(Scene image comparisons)
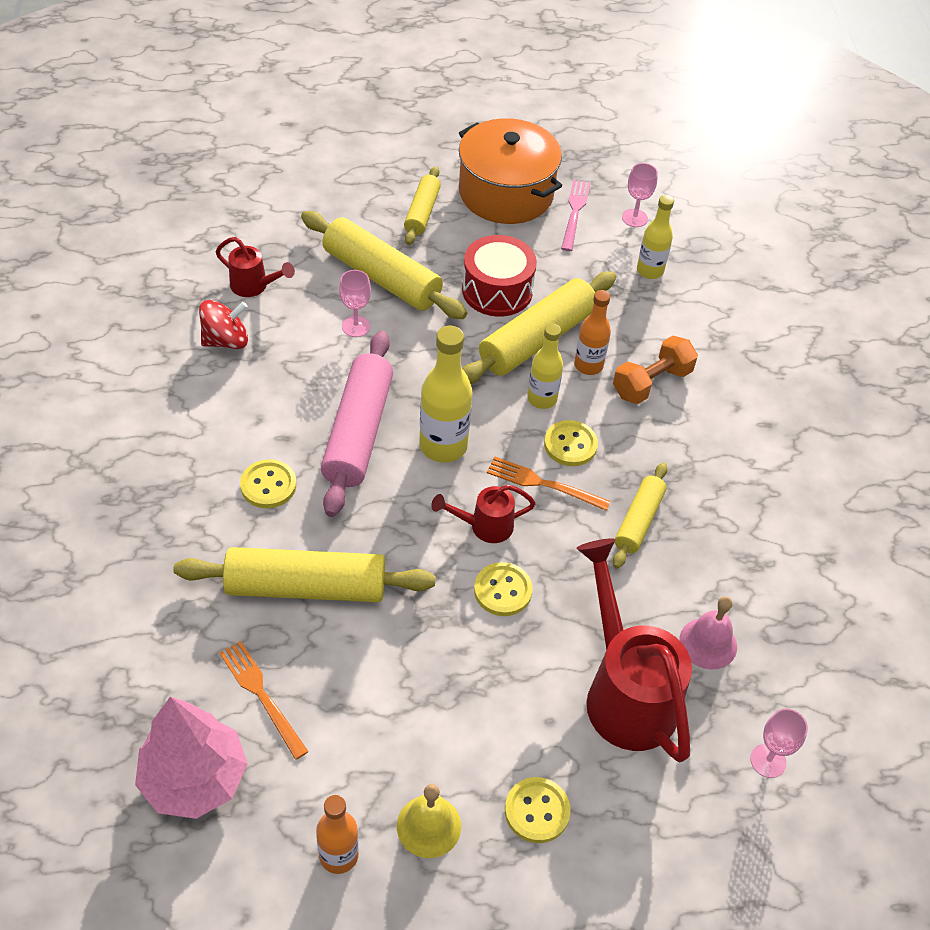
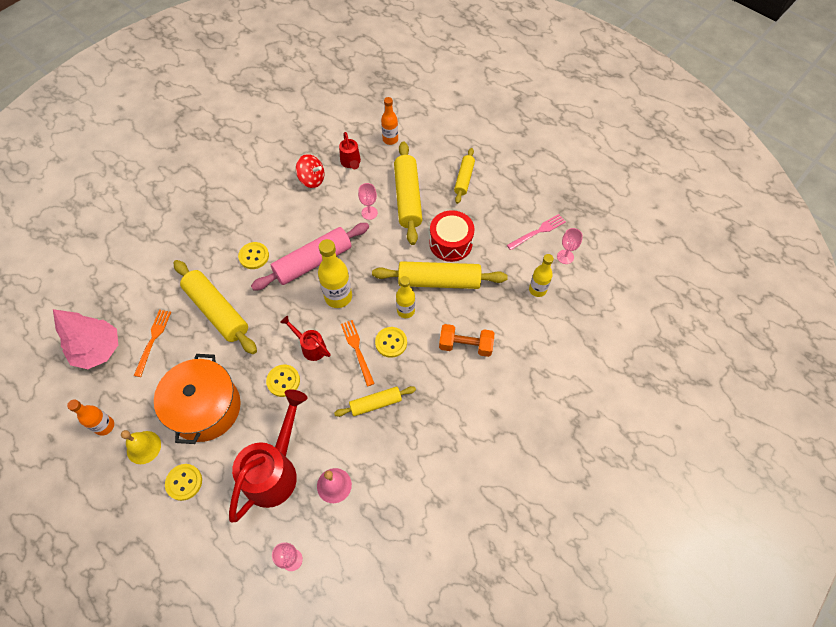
camera: 50 degrees right, 10 degrees up
yellow rolling pin [404,166,441,245] -> yellow rolling pin turned 45 degrees counterclockwise [454,148,475,204]
orange pot [459,118,562,224] -> orange pot moved to [154,354,241,444]
orange bottle [574,290,611,375] -> orange bottle moved to [381,97,398,145]

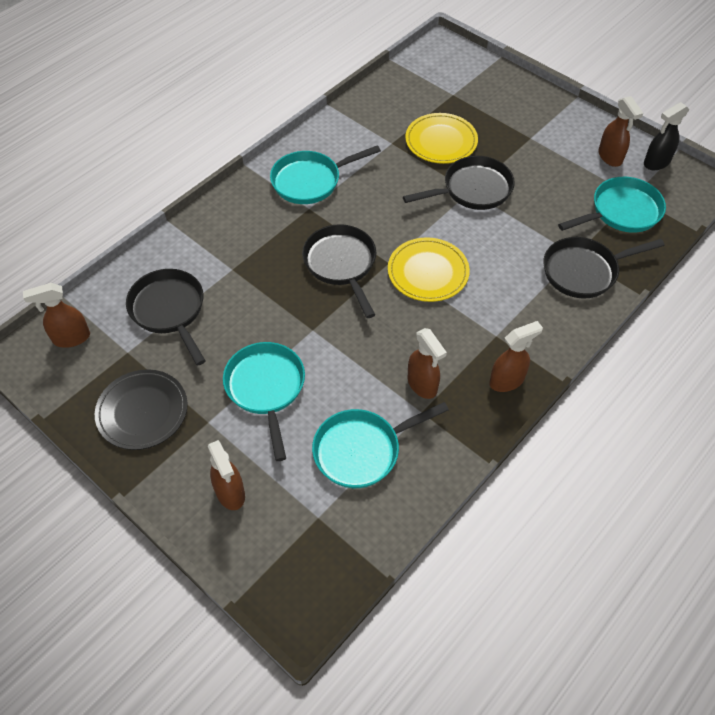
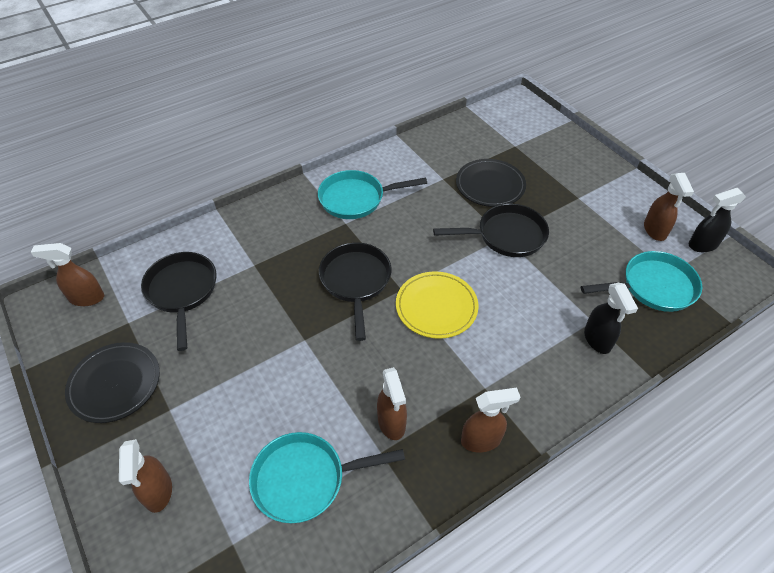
camera: 15 degrees right, 5 degrees down
turquoise pan [223,342,305,461] -> none
yellow plate [405,113,478,164] -> black plate [456,159,526,207]
black pan [543,237,665,298] -> black spray bottle [584,283,638,354]

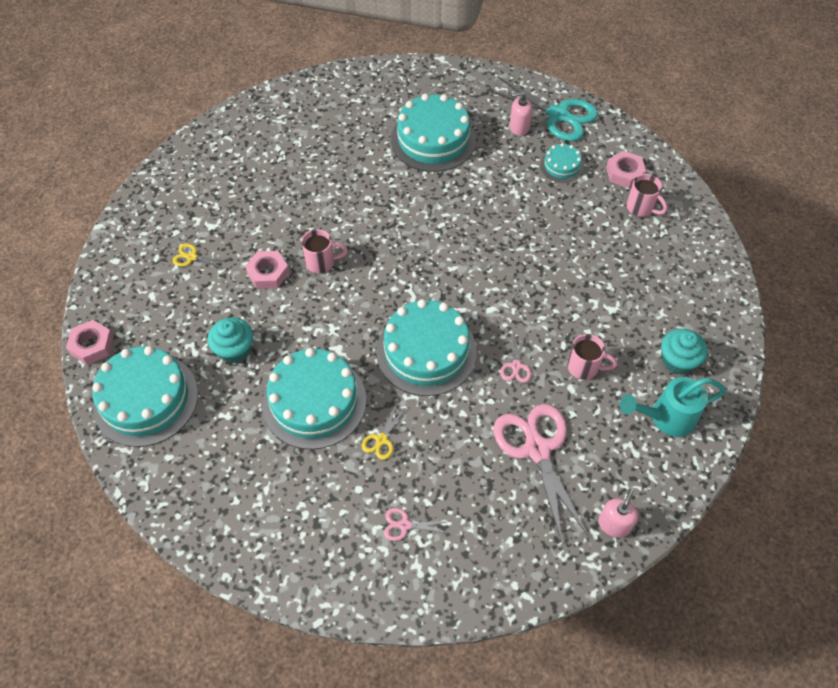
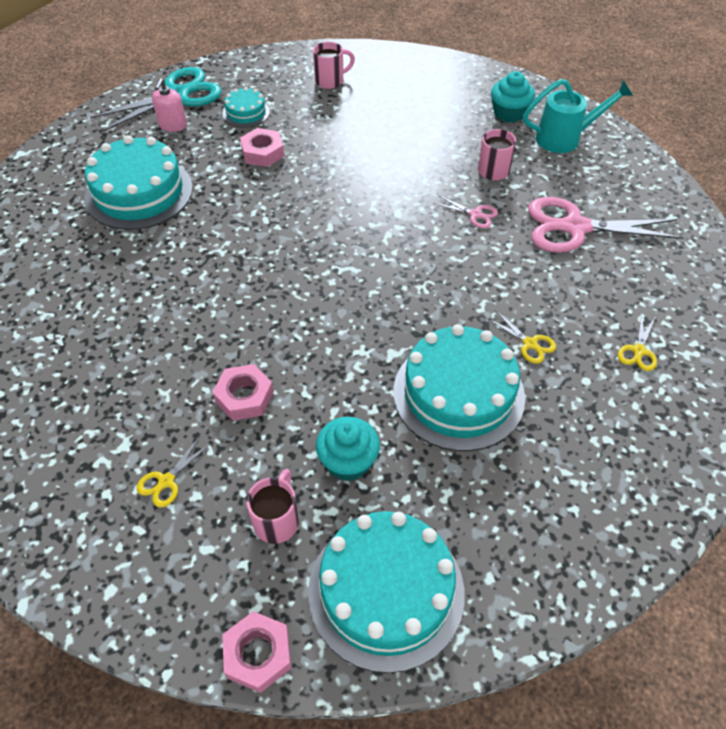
camera: 70 degrees left, 5 degrees down
pink mug [301,229,348,273] -> pink mug moved to [246,469,299,544]
turquoise cake [376,299,477,396] -> none
pink scissors [384,508,451,541] -> yellow scissors [618,314,657,371]
pink soap dispenser [598,489,638,537] -> none
pink nut [606,151,646,188] -> pink nut moved to [240,128,284,167]
turquoise watering can [620,377,726,437] -> turquoise watering can turned 105 degrees counterclockwise [523,79,633,153]

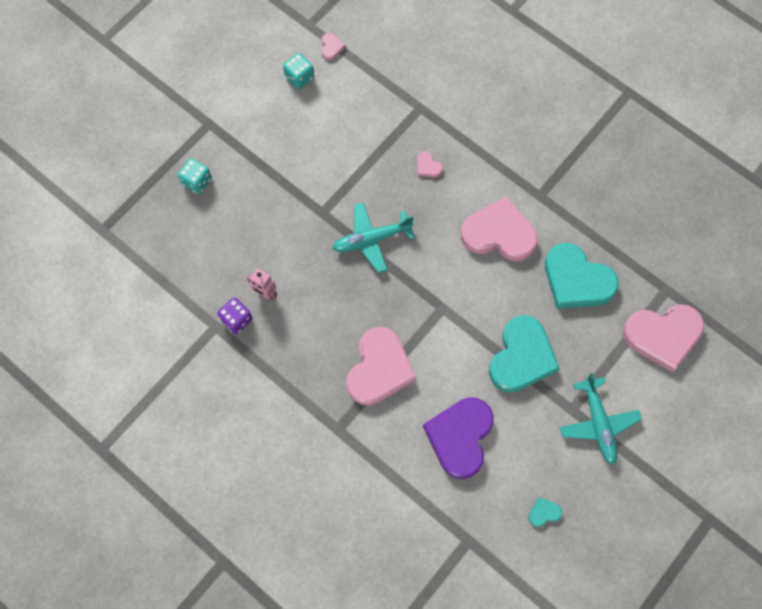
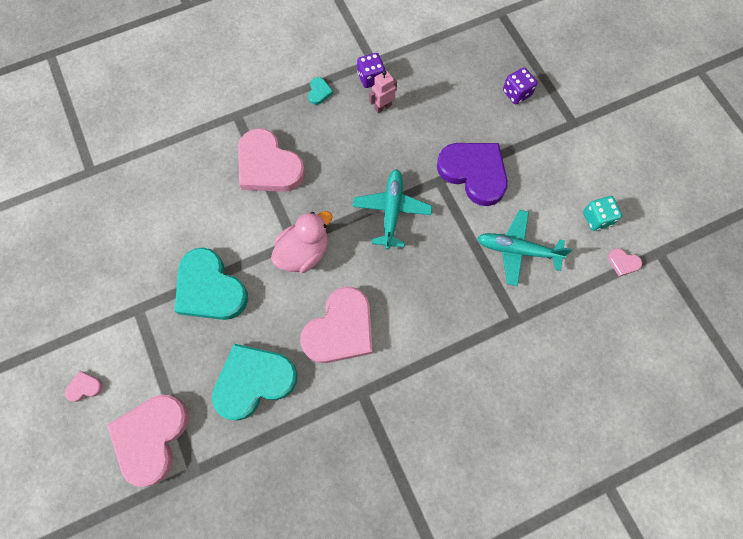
camera: 115 degrees right, 0 degrees up
turquoise dice [178,158,212,194] -> purple dice [503,67,537,104]
pink heart [417,151,443,177] -> pink heart moved to [65,371,103,402]
purple heart [423,397,494,479] -> purple heart moved to [437,143,508,206]
turquoise heart [529,497,562,527] -> turquoise heart moved to [308,77,333,105]
turquoise plane [560,373,642,465] -> turquoise plane moved to [477,210,572,286]
none -> pink duck [271,211,333,273]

Action item: State how many lines of the data include the word "counterclockwise", with nothing else.

Result of this task: 2